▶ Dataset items

..........

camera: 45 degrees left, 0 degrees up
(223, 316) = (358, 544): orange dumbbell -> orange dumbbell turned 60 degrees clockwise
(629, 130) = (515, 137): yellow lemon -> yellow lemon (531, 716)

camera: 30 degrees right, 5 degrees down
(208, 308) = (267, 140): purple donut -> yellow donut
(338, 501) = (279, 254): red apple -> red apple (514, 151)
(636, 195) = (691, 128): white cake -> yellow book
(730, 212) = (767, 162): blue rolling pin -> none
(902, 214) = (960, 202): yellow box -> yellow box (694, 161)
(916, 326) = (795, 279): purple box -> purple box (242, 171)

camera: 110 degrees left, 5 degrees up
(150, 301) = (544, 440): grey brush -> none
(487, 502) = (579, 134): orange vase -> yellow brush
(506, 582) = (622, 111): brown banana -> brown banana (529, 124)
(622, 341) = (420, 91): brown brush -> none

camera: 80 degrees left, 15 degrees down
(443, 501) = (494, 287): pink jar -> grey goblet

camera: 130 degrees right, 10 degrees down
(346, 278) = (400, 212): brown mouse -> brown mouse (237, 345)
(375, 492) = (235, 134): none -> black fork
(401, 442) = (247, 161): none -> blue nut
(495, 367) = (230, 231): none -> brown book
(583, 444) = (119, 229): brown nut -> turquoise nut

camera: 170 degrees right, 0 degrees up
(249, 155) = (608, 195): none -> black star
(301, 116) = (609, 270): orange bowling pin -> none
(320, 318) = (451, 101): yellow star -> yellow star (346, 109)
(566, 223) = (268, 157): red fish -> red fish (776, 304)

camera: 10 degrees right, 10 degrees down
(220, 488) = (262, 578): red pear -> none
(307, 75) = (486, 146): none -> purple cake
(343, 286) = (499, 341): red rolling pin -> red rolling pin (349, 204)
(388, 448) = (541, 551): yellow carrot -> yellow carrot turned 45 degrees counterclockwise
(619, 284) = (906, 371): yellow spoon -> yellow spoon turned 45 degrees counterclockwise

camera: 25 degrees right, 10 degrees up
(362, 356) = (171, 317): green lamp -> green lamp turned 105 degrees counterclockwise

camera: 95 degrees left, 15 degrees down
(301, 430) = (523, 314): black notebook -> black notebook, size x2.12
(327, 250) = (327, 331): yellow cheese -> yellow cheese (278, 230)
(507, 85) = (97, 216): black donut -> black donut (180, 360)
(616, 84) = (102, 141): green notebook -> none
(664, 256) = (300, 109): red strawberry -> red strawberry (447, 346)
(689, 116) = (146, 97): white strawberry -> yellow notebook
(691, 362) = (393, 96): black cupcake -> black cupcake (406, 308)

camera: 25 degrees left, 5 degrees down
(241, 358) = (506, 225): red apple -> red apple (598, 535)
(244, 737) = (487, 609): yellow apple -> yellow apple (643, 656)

..........

List every line from the entries above in which "rolling" appears.

(730, 212) = (767, 162): blue rolling pin -> none
(343, 286) = (499, 341): red rolling pin -> red rolling pin (349, 204)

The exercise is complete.